**CONSIGNE DE L'EXERCICE**
Présente sous forme de liste JSON de chaînes, à raison d'une chaîne par ligne et sans les lignes vides, la partie du matériel qui va de son début jusqu'à la ligne contenant "This is a 0.2 m/px aerial tile.", celle-ci comprise.

**Relevés issus d'une collecte de données**
• • •

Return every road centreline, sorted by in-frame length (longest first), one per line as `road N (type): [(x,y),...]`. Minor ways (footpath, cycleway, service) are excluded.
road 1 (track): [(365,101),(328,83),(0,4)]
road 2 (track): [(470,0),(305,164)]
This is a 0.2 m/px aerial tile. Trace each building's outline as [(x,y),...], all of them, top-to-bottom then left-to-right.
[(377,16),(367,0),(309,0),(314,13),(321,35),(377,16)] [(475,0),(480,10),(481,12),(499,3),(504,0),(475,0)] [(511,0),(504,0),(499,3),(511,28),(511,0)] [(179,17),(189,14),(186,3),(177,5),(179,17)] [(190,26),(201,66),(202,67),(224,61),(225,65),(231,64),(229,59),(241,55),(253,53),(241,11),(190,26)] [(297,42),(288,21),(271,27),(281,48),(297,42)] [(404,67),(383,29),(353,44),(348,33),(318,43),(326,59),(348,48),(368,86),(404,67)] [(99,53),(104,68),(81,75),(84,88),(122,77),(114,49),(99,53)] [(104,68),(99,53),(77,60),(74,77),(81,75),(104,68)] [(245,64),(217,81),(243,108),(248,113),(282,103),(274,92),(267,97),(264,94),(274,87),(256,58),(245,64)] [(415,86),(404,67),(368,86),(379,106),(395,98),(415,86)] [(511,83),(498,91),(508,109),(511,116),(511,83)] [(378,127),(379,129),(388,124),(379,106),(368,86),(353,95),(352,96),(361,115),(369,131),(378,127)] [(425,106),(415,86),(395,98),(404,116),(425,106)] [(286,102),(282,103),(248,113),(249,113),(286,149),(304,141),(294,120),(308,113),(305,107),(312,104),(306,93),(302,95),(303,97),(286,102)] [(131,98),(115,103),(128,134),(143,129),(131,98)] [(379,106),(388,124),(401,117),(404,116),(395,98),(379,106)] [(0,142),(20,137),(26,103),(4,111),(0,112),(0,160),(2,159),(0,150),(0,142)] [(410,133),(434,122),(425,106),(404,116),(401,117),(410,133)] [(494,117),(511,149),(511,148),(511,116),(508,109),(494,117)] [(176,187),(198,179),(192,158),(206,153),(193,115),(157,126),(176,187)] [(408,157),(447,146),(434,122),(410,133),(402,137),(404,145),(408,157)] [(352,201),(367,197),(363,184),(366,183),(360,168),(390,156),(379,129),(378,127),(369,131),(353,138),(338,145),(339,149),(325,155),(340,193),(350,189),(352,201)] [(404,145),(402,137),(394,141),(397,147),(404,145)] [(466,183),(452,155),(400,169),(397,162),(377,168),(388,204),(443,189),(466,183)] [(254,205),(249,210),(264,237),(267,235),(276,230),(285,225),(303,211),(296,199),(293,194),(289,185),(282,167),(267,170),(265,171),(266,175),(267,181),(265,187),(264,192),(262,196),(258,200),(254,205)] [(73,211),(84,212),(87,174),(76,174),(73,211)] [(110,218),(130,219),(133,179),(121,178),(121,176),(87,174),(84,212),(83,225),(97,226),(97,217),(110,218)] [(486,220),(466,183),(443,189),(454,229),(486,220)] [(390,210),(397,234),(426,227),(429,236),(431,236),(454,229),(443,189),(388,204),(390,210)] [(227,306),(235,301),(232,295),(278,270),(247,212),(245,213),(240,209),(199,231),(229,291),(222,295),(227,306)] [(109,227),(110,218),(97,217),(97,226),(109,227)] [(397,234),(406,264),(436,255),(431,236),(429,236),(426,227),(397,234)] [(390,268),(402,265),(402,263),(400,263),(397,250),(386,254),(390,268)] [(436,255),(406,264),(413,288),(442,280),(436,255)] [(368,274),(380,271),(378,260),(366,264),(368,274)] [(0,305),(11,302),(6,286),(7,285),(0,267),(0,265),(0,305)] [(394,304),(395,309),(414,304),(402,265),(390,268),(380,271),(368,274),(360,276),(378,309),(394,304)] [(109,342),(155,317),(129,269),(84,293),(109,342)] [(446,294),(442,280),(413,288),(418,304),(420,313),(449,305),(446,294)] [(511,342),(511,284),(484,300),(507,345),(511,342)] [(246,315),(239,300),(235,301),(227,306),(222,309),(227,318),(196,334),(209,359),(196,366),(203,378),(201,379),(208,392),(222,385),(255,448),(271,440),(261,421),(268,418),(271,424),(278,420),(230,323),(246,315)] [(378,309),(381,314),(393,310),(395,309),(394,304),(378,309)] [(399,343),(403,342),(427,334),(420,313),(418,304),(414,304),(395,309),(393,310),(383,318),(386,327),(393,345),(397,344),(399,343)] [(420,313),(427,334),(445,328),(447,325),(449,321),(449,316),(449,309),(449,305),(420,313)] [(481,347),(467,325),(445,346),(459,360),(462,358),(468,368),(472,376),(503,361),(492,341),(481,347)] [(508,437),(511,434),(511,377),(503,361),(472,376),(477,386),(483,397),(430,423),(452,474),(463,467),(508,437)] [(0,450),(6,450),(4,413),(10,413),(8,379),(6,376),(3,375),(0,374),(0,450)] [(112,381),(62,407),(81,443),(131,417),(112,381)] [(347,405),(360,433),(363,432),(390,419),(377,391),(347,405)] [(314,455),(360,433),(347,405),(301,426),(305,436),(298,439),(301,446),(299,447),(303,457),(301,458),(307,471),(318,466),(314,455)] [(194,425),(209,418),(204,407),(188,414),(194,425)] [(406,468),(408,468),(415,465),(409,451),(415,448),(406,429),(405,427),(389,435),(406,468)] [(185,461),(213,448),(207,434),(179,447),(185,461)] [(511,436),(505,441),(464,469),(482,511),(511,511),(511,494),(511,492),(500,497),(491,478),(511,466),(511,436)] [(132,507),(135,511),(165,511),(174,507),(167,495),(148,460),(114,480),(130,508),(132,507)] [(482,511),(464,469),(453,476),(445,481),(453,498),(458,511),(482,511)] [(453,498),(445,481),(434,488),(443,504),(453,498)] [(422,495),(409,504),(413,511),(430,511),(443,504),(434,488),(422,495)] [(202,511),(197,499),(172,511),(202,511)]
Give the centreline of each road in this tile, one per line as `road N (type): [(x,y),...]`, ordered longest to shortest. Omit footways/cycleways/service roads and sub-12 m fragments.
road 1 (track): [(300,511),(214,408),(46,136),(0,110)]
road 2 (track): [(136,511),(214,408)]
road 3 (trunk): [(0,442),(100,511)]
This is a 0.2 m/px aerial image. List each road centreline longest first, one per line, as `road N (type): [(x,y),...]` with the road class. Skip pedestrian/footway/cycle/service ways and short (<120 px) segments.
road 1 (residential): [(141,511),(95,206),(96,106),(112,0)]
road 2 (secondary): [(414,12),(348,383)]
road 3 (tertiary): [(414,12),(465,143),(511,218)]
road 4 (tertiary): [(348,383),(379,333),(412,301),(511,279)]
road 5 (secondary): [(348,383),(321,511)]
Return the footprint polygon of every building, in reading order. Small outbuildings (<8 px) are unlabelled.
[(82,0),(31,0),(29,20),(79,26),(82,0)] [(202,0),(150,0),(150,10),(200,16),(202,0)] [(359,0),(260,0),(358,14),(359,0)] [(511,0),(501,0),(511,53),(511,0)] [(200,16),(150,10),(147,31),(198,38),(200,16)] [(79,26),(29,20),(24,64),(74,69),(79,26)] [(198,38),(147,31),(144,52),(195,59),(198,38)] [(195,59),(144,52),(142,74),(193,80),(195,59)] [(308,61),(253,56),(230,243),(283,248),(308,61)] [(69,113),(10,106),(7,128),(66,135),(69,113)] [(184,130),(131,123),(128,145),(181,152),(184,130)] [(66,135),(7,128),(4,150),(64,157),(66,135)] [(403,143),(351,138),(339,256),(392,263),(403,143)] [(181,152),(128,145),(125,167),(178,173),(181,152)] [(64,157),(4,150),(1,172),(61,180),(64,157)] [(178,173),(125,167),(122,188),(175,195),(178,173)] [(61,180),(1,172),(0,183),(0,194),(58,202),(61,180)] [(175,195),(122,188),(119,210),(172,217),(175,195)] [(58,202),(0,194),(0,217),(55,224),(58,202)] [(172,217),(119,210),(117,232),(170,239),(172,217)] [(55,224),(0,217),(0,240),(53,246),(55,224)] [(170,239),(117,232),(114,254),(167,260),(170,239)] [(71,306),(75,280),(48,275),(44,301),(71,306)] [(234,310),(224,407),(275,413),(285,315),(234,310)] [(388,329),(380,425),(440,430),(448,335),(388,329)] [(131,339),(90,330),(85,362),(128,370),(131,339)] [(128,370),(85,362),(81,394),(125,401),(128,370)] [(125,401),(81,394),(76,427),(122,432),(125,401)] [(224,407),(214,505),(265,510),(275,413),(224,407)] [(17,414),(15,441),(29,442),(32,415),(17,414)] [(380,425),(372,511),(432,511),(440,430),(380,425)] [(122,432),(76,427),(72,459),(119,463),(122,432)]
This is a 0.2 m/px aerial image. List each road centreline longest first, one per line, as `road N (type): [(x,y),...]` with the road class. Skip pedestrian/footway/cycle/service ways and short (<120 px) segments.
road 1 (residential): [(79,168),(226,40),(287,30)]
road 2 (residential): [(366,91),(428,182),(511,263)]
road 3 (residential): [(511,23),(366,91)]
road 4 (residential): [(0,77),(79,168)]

• • •

**RÉPONSE RÉDIGÉE**
[
  "Return every road centreline, sorted by in-frame length (longest first), one per line as `road N (type): [(x,y),...]`. Minor ways (footpath, cycleway, service) are excluded.",
  "road 1 (track): [(365,101),(328,83),(0,4)]",
  "road 2 (track): [(470,0),(305,164)]",
  "This is a 0.2 m/px aerial tile. Trace each building's outline as [(x,y),...], all of them, top-to-bottom then left-to-right."
]